**Job**. Could you output only the lines from the one containing "grey boat [514,439,548,508] -> none" through the last line of the data, both included?

◆ ◆ ◆ ◆ ◆ ◆ ◆

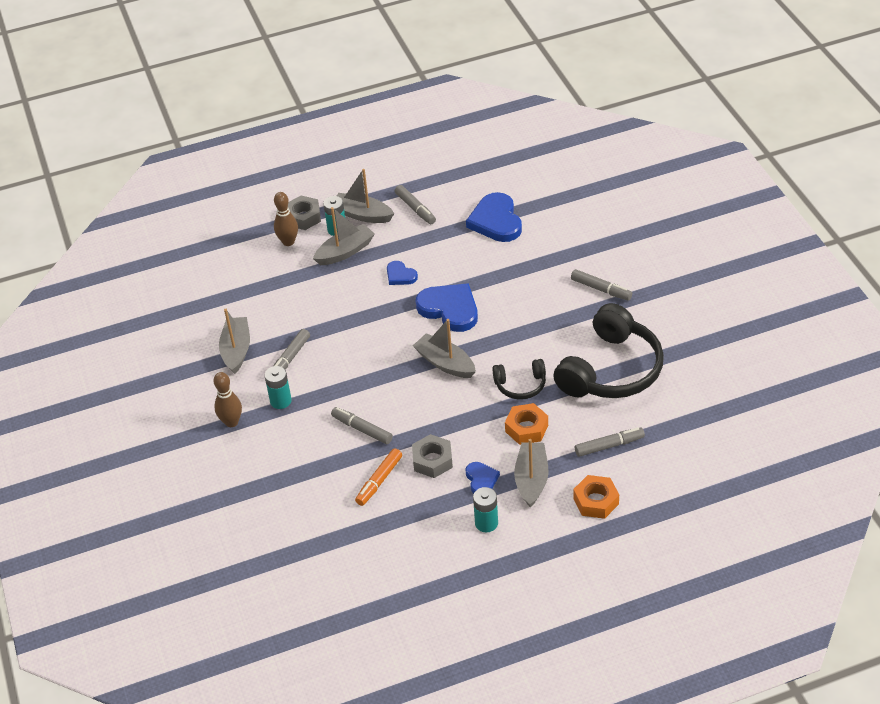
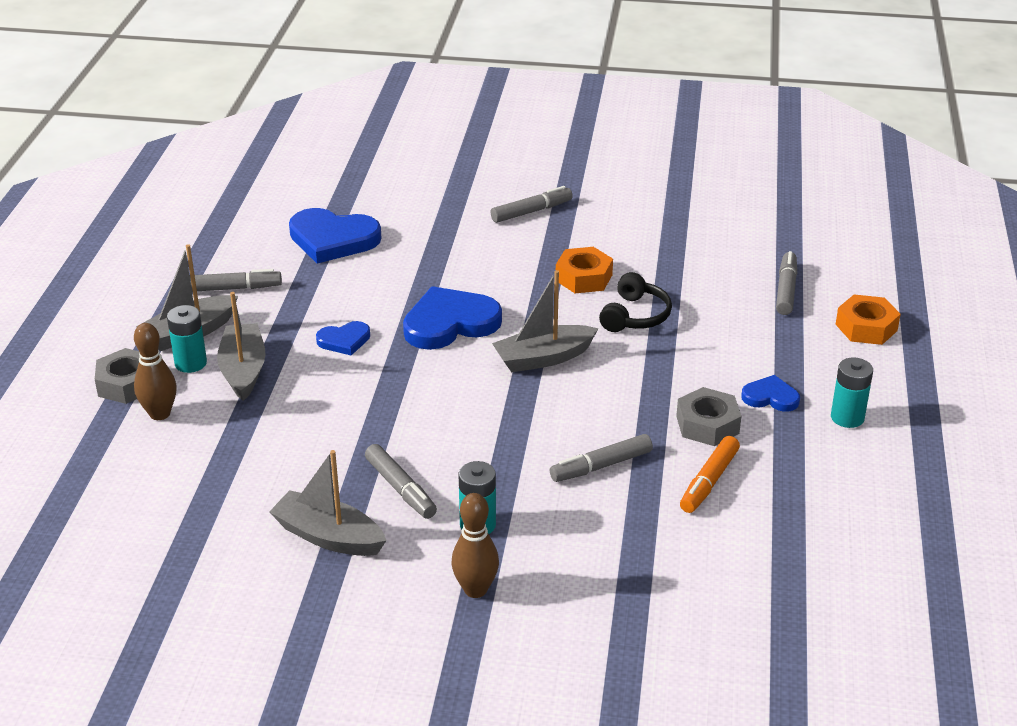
camera: 65 degrees left, 10 degrees down
orange marker [355,448,402,506] -> orange marker turned 60 degrees clockwise [680,436,740,513]
orange nut [505,403,548,445] -> orange nut moved to [556,247,613,293]
grey boat [514,439,548,508] -> none
black headphones [553,303,664,398] -> none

◆ ◆ ◆ ◆ ◆ ◆ ◆

**Answer to this task**.
grey boat [514,439,548,508] -> none
black headphones [553,303,664,398] -> none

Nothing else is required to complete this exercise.